ACTION ITEM. Word for word, the data below must be repeated in full; no picture is to be included.

....

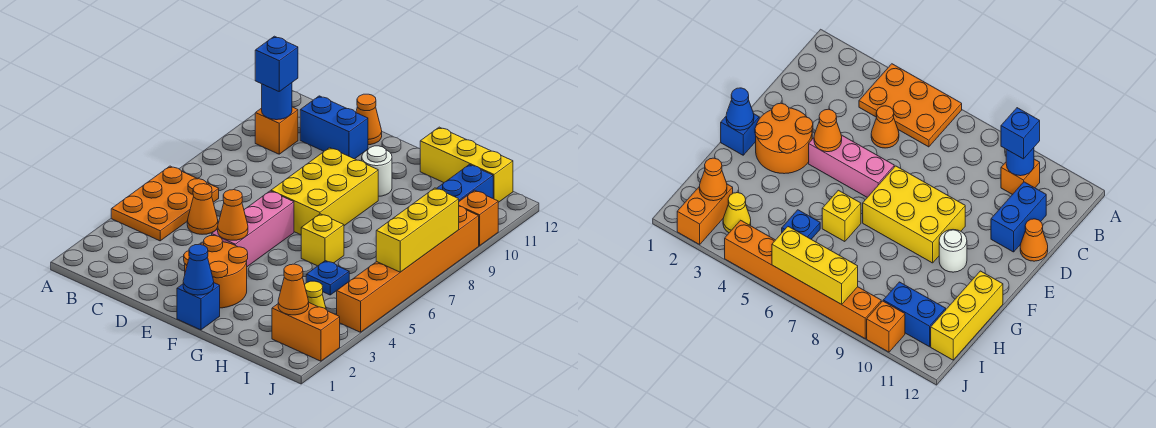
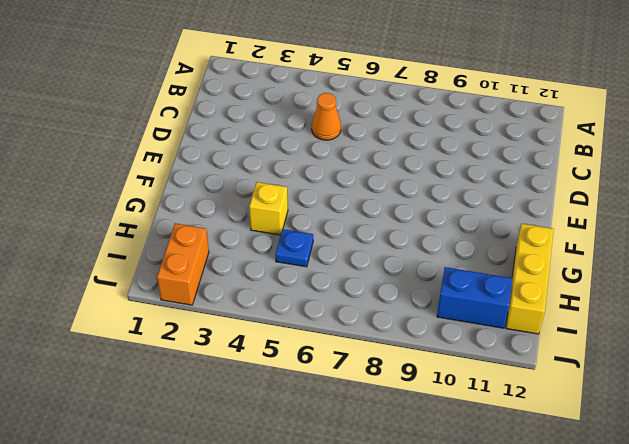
yellow brick G4 level 1 -> yellow brick G6 level 1
none -> orange plate A4:B6 level 1
none -> orange brick B10 level 1
none -> blue brick C11:D11 level 1

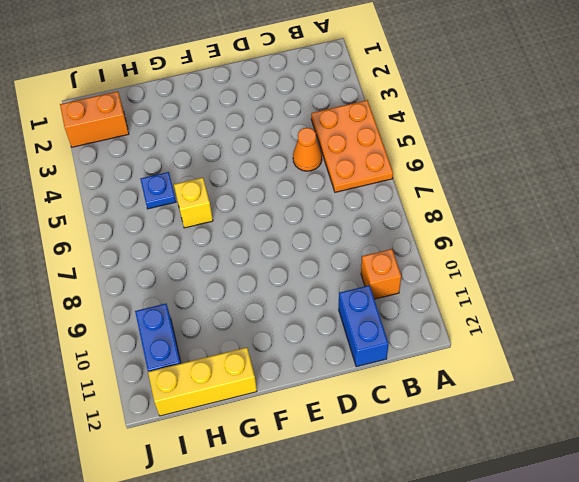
blue brick C11:C12 level 1 -> blue brick C11:D11 level 1
none -> orange cone D12 level 1
none -> orange round brick E2:F3 level 1
none -> pink brick E4:E6 level 1

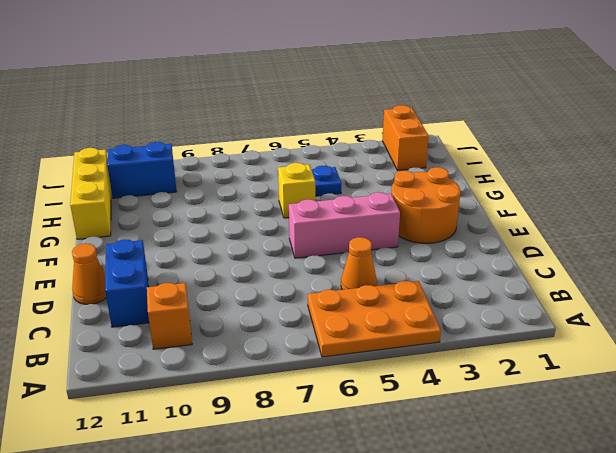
none -> yellow brick E7:F9 level 1
none -> blue brick F1 level 1
none -> white round brick F10 level 1

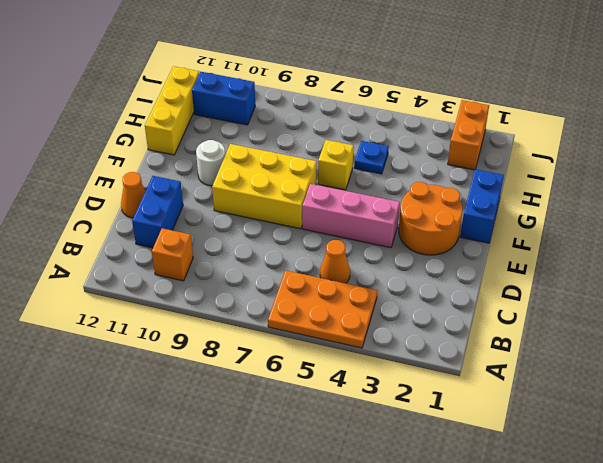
blue brick F1:G1 level 1 -> blue brick F1 level 1
none -> yellow cone I3 level 1
none -> orange brick J4:J9 level 1
none -> orange brick J10 level 1

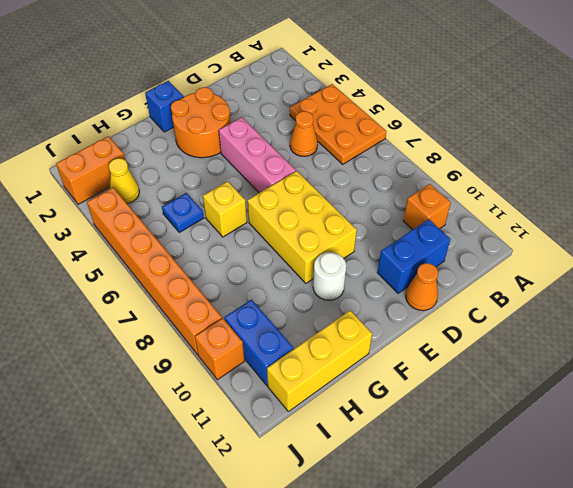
none -> blue round brick B10 level 2
none -> orange cone E4 level 2
none -> blue cone F1 level 2

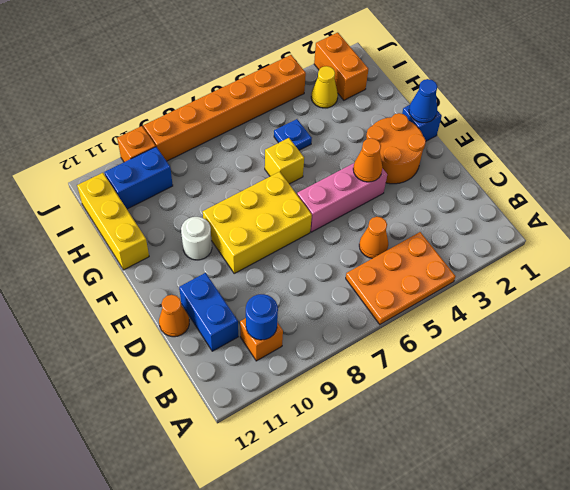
none -> orange cone I2 level 2
none -> yellow brick J6:J8 level 2
none -> blue brick B10 level 3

....

RESPONSE BOX.
yellow brick G4 level 1 -> yellow brick G6 level 1
none -> orange plate A4:B6 level 1
none -> orange brick B10 level 1
none -> blue brick C11:D11 level 1

blue brick C11:C12 level 1 -> blue brick C11:D11 level 1
none -> orange cone D12 level 1
none -> orange round brick E2:F3 level 1
none -> pink brick E4:E6 level 1

none -> yellow brick E7:F9 level 1
none -> blue brick F1 level 1
none -> white round brick F10 level 1

blue brick F1:G1 level 1 -> blue brick F1 level 1
none -> yellow cone I3 level 1
none -> orange brick J4:J9 level 1
none -> orange brick J10 level 1

none -> blue round brick B10 level 2
none -> orange cone E4 level 2
none -> blue cone F1 level 2

none -> orange cone I2 level 2
none -> yellow brick J6:J8 level 2
none -> blue brick B10 level 3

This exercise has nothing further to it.